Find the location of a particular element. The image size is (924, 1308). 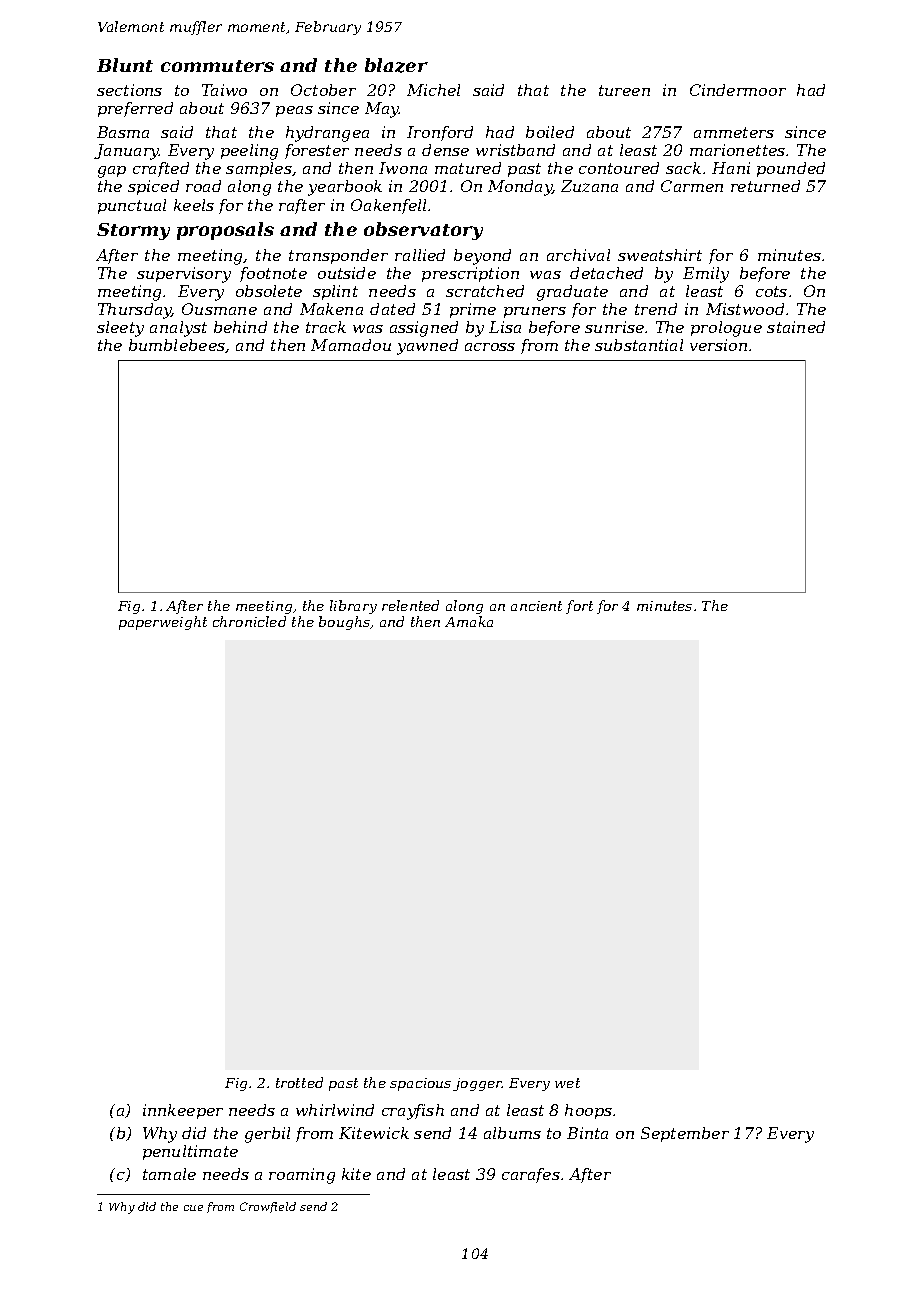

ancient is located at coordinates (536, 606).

--

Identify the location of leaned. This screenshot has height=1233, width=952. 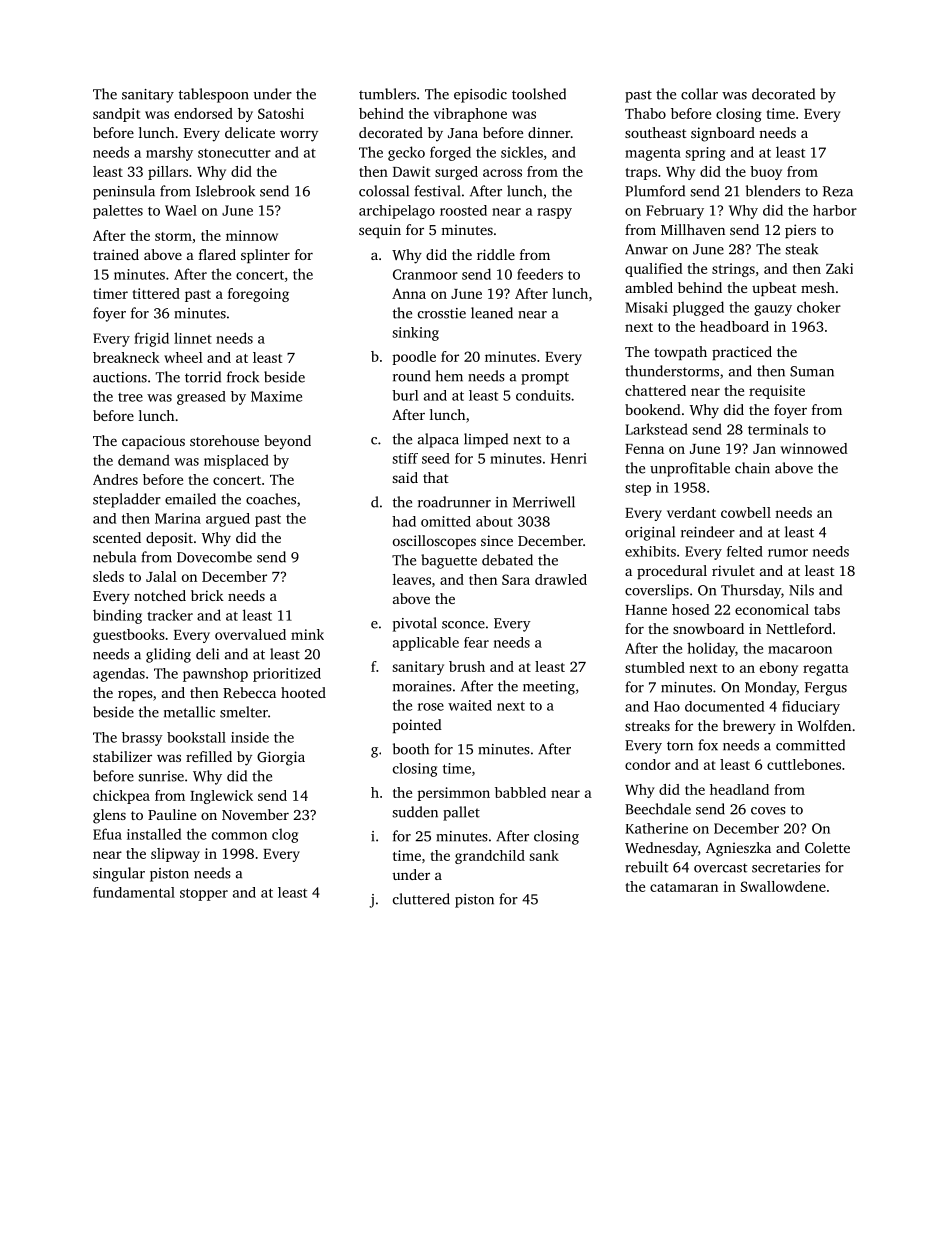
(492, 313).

---

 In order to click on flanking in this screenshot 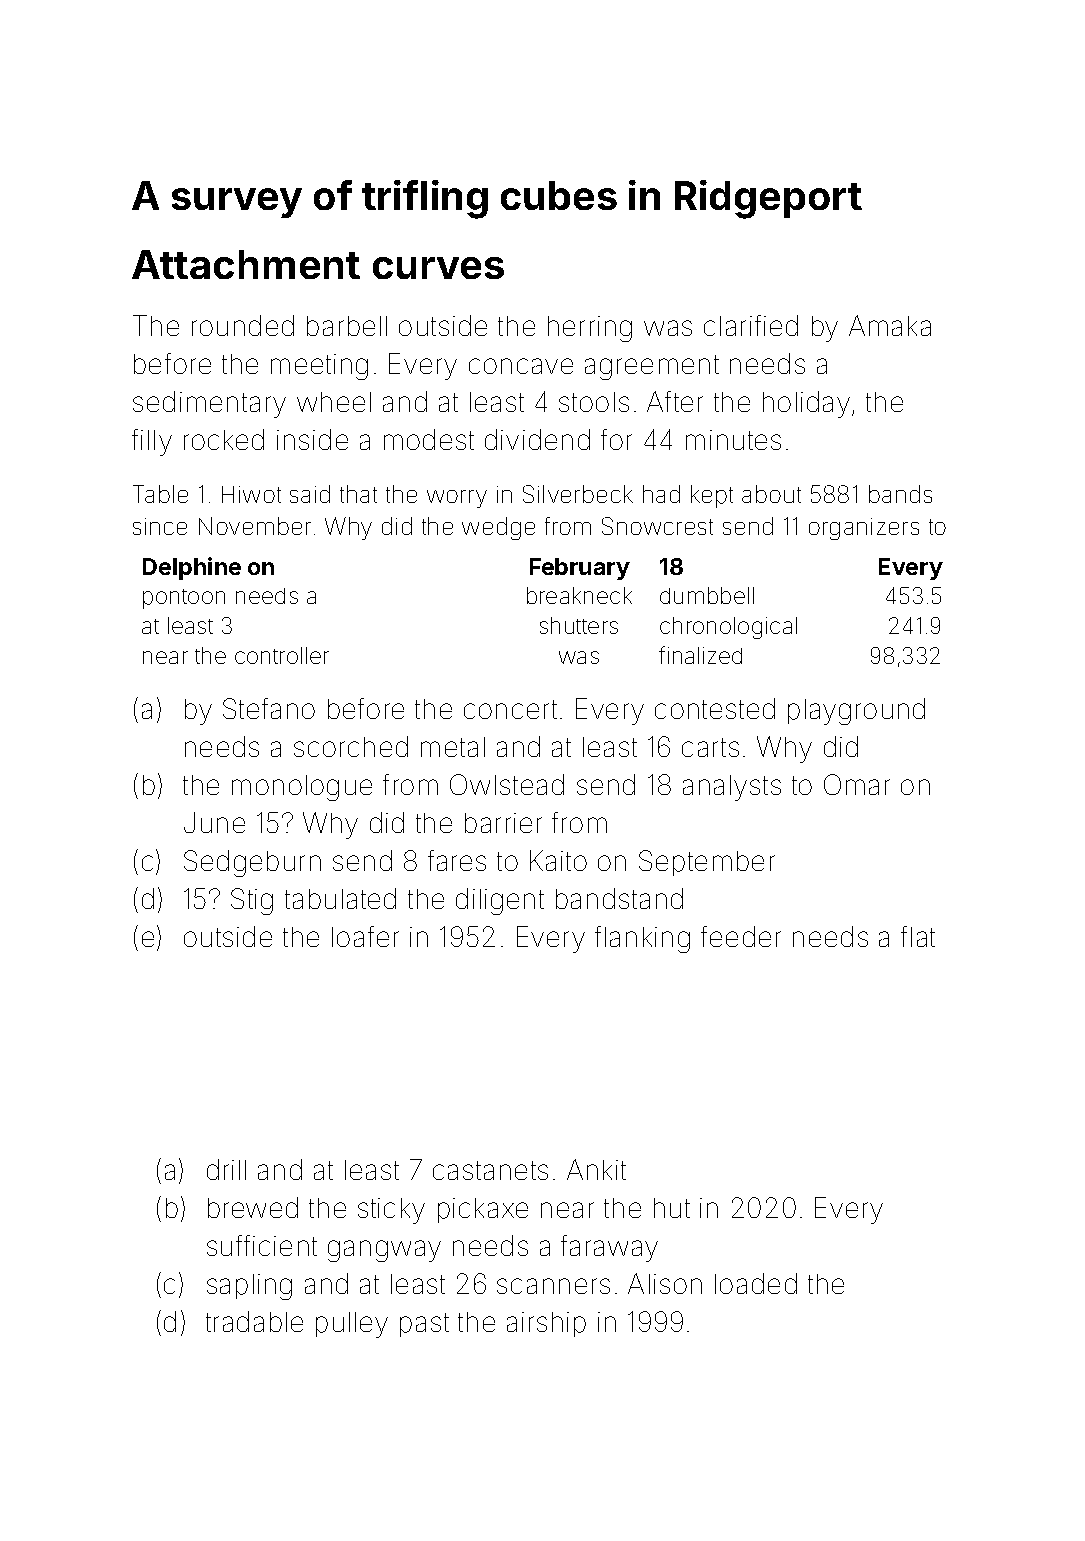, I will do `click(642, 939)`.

## WORK TO DO
Repeat the material from the line containing "Find the location" through the line containing "ancient is located at coordinates (536, 606).", swapping "particular element" for "specific element" and keeping everything else the same. Omit the pictures.

## RESPONSE TO THIS TASK
Find the location of a specific element. The image size is (924, 1308). 

ancient is located at coordinates (536, 606).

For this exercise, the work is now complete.